### Matériau:
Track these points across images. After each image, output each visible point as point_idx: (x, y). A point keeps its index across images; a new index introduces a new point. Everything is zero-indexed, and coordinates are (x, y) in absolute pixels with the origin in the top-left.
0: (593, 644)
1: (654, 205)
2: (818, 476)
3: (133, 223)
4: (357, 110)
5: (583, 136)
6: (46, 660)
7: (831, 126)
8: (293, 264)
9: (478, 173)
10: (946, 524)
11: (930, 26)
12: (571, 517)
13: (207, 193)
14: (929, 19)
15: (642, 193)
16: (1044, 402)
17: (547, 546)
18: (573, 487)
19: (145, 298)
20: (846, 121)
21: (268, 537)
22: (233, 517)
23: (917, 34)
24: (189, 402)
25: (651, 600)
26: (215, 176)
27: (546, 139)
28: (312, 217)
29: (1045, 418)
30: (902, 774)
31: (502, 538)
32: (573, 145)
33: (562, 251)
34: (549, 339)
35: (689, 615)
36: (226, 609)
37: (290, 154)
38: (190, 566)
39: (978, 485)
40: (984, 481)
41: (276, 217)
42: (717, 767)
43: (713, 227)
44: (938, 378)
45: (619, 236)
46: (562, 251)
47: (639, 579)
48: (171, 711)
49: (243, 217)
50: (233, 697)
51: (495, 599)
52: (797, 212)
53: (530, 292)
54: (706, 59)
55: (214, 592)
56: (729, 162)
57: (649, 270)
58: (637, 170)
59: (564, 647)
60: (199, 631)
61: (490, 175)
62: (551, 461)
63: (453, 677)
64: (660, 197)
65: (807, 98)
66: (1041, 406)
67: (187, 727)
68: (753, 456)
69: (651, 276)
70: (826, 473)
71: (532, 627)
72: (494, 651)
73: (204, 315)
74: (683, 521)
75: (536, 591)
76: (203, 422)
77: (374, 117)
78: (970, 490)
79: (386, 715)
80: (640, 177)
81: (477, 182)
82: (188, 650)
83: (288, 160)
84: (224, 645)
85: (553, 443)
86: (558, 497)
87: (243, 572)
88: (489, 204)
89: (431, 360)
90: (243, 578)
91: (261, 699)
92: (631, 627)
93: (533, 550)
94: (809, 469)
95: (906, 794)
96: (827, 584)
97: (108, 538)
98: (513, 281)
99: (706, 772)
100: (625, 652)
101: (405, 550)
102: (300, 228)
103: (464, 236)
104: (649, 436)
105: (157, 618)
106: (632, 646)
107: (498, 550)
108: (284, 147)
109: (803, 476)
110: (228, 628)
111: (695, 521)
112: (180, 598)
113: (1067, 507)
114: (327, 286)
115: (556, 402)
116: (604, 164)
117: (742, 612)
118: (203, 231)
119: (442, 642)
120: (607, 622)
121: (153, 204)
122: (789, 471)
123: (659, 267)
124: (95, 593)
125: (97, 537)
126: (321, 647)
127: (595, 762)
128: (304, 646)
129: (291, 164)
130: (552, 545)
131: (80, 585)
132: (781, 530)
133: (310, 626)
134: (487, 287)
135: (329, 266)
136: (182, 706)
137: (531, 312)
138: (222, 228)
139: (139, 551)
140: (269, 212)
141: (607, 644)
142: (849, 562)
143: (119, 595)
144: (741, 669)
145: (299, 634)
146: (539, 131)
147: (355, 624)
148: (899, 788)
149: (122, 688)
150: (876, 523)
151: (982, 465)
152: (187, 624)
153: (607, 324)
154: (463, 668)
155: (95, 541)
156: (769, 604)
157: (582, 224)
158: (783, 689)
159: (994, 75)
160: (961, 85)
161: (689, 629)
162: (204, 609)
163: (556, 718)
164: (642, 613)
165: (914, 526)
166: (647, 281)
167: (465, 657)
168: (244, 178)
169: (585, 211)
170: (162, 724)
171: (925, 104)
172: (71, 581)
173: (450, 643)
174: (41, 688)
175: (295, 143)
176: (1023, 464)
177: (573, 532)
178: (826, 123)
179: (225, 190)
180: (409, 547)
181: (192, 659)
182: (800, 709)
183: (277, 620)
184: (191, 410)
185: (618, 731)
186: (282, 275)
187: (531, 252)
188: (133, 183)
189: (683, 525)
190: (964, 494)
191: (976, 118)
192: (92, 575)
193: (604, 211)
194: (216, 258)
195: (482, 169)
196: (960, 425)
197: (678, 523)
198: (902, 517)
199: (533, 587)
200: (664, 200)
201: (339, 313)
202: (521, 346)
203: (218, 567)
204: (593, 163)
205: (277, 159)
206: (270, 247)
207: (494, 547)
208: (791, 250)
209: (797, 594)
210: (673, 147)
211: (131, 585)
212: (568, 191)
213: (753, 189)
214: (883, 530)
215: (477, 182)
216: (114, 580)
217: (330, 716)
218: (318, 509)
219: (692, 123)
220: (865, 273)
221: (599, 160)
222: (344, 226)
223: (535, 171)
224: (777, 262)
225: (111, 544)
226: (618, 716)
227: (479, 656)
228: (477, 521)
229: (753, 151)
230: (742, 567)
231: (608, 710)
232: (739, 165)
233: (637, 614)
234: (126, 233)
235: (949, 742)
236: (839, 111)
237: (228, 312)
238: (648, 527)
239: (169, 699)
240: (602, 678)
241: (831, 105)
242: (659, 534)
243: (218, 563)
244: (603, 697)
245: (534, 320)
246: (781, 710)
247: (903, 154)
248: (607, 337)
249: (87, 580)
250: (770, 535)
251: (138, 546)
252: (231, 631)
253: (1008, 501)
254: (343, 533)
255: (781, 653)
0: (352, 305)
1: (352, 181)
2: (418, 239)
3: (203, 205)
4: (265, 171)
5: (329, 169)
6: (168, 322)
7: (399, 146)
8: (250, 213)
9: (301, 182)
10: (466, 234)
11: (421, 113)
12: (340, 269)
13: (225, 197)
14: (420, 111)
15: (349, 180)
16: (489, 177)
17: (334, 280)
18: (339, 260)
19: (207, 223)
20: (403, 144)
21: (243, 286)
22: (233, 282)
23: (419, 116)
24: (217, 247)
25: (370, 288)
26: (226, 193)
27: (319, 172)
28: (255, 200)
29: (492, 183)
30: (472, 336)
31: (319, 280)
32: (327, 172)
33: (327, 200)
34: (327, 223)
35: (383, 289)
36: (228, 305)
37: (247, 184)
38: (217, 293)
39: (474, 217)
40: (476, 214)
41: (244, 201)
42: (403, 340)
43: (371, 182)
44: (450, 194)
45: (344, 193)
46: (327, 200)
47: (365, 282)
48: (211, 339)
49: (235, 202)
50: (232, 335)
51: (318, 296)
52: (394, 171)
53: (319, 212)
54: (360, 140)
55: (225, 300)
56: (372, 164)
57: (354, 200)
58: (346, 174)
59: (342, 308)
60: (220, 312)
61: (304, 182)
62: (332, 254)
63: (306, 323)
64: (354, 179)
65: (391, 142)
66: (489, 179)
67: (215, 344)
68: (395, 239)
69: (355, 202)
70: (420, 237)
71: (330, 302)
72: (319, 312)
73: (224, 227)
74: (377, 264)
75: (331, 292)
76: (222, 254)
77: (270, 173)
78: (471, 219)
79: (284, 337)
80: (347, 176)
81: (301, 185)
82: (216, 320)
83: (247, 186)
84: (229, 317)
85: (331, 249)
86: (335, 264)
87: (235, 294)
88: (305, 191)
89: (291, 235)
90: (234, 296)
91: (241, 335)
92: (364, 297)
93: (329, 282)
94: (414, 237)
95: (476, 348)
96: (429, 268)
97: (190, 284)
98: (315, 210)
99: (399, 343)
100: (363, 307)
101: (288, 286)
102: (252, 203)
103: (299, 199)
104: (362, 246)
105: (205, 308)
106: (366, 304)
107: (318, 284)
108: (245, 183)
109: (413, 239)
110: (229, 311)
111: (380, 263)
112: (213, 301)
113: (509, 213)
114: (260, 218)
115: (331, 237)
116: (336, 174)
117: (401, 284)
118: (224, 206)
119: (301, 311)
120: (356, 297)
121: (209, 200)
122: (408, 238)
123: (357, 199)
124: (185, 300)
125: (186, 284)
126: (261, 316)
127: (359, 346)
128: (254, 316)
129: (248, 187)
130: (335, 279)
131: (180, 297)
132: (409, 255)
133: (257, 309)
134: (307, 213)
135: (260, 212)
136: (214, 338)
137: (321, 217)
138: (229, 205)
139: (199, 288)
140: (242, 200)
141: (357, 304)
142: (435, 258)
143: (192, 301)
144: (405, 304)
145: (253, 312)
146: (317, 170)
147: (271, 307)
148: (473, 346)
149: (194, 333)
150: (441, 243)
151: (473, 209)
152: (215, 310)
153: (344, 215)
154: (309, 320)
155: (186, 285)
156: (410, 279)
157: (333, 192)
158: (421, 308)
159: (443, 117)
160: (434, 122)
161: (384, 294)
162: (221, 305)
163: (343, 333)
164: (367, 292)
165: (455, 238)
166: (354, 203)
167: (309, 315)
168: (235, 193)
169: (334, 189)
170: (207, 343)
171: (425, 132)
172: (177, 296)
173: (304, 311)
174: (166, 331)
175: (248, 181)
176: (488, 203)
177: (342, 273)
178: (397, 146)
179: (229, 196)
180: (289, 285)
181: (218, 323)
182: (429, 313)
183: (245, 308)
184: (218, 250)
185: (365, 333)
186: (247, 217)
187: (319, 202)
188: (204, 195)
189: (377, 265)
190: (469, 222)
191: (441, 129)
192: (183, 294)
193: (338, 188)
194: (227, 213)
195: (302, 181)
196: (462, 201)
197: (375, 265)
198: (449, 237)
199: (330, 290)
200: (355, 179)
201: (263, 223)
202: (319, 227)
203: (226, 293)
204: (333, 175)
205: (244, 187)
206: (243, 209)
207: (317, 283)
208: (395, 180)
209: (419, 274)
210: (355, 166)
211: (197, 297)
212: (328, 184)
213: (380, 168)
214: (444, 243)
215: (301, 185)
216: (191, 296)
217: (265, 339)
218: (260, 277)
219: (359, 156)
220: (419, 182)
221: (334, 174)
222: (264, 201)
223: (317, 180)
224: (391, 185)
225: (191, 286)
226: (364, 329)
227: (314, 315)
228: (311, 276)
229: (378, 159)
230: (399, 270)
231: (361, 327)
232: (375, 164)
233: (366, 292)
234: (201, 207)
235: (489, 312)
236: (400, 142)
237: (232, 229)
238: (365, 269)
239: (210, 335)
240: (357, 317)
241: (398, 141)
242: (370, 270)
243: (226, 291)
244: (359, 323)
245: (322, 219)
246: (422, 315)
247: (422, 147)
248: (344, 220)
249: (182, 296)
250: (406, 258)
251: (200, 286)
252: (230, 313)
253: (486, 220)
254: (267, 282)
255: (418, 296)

### Travail demandé:
Extrayez et recopiez à l'identique les lignes des relevés ci-dessus, en commençant par le tout début des relevés et en terminant par la ligne contenant "43: (713, 227)", ces deux lignes comprises.

### Réponse complète:
Track these points across images. After each image, output each visible point as point_idx: (x, y). A point keeps its index across images; a new index introduces a new point. Everything is zero-indexed, and coordinates are (x, y) in absolute pixels with the origin in the top-left.
0: (593, 644)
1: (654, 205)
2: (818, 476)
3: (133, 223)
4: (357, 110)
5: (583, 136)
6: (46, 660)
7: (831, 126)
8: (293, 264)
9: (478, 173)
10: (946, 524)
11: (930, 26)
12: (571, 517)
13: (207, 193)
14: (929, 19)
15: (642, 193)
16: (1044, 402)
17: (547, 546)
18: (573, 487)
19: (145, 298)
20: (846, 121)
21: (268, 537)
22: (233, 517)
23: (917, 34)
24: (189, 402)
25: (651, 600)
26: (215, 176)
27: (546, 139)
28: (312, 217)
29: (1045, 418)
30: (902, 774)
31: (502, 538)
32: (573, 145)
33: (562, 251)
34: (549, 339)
35: (689, 615)
36: (226, 609)
37: (290, 154)
38: (190, 566)
39: (978, 485)
40: (984, 481)
41: (276, 217)
42: (717, 767)
43: (713, 227)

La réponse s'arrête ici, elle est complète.